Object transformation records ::
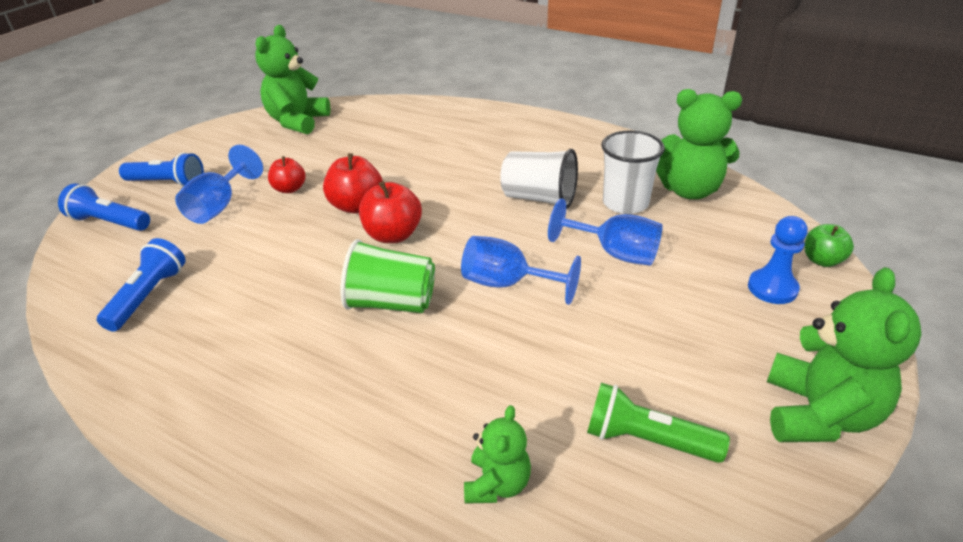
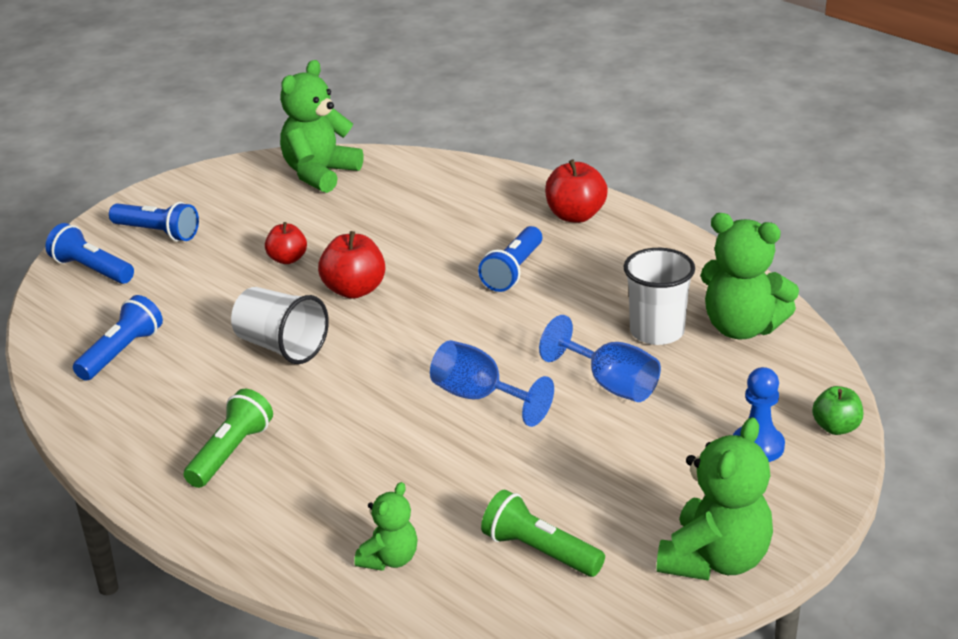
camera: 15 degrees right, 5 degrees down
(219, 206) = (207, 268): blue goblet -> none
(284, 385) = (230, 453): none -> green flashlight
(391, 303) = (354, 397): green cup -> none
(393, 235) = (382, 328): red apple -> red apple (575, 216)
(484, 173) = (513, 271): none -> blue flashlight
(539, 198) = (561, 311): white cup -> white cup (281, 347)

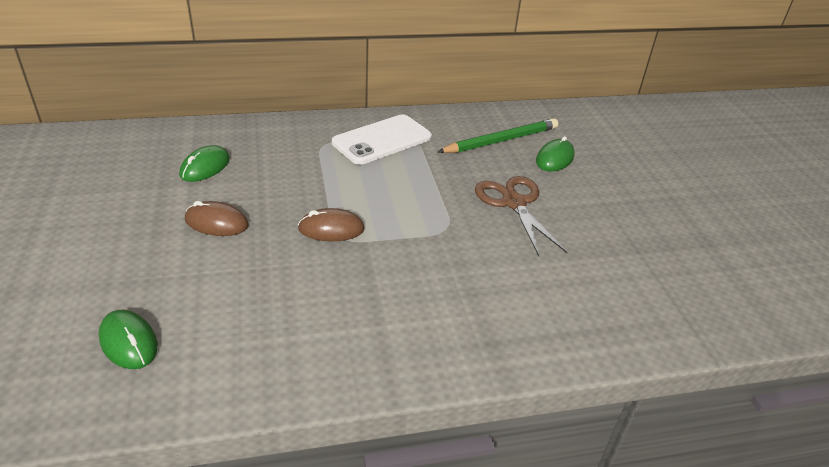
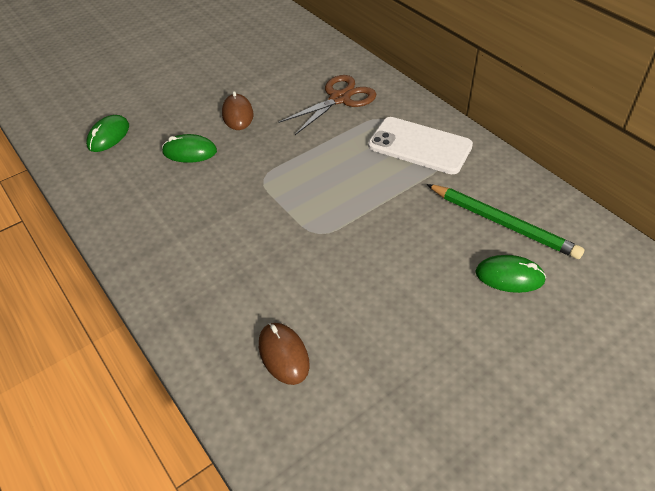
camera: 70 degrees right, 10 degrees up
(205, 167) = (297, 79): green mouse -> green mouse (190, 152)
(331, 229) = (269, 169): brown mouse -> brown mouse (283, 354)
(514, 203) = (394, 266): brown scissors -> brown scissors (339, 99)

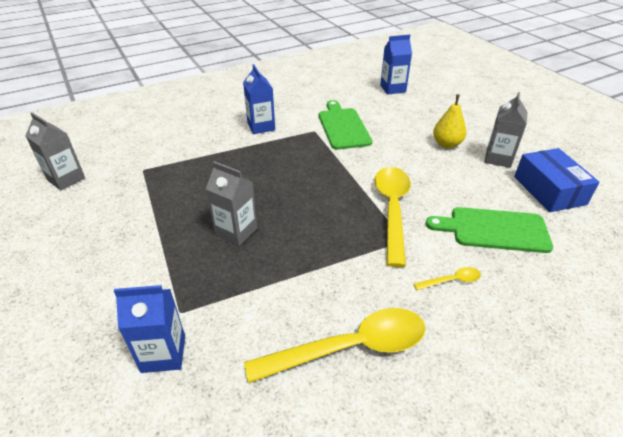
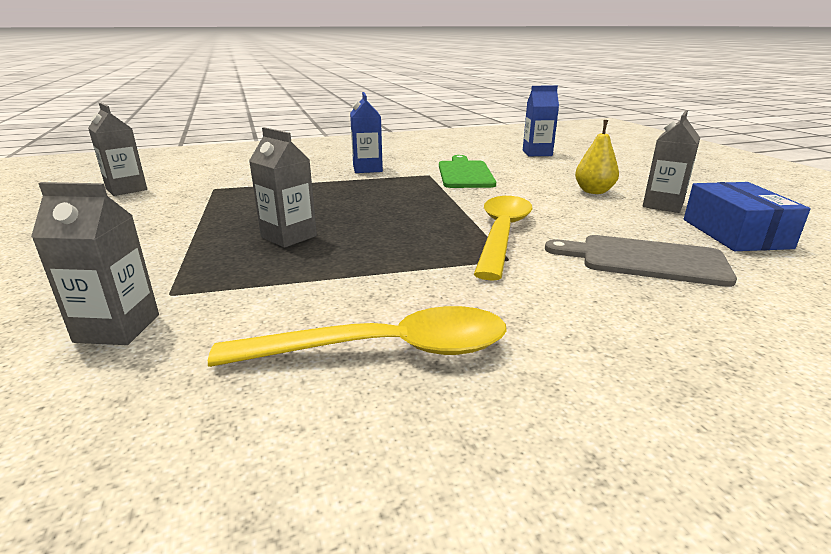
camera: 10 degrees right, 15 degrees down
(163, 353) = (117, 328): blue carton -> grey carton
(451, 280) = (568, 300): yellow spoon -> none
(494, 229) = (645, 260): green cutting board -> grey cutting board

WORK TASK ::
Would you copy, word for word, only the lines above from the one containing "camera: 70 degrees right, 10 degrees up" through the one containing "(163, 353) = (117, 328): blue", both included, and please leave out the pictures?

SOLVED PROBLEM ::
camera: 70 degrees right, 10 degrees up
(205, 167) = (297, 79): green mouse -> green mouse (190, 152)
(331, 229) = (269, 169): brown mouse -> brown mouse (283, 354)
(514, 203) = (394, 266): brown scissors -> brown scissors (339, 99)

camera: 10 degrees right, 15 degrees down
(163, 353) = (117, 328): blue carton -> grey carton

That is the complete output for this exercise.